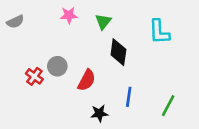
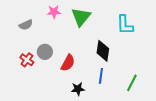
gray semicircle: (15, 22) -> (26, 25), moved
green triangle: (103, 22) -> (81, 17), size x1.5
black diamond: (118, 52) -> (103, 51), moved

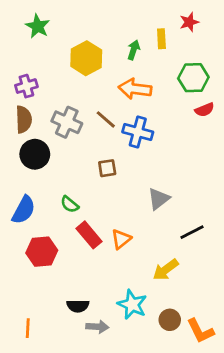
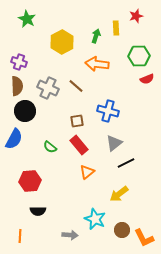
purple cross: (26, 86) -> (19, 62), turned 35
blue cross: (138, 132) -> (108, 111), moved
blue semicircle: (24, 210) -> (14, 139), moved
black line: (192, 232) -> (126, 163), moved
red rectangle: (89, 235) -> (79, 145), moved
black semicircle: (78, 306) -> (38, 211), moved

= = = =

Could you repeat, exactly and with nothing added, the lines from the top of the entries above through the line that holds "blue semicircle: (24, 210)", leaving out any pictures?

## [Problem solution]
gray semicircle: (15, 22) -> (26, 25), moved
green triangle: (103, 22) -> (81, 17), size x1.5
black diamond: (118, 52) -> (103, 51), moved

purple cross: (26, 86) -> (19, 62), turned 35
blue cross: (138, 132) -> (108, 111), moved
blue semicircle: (24, 210) -> (14, 139), moved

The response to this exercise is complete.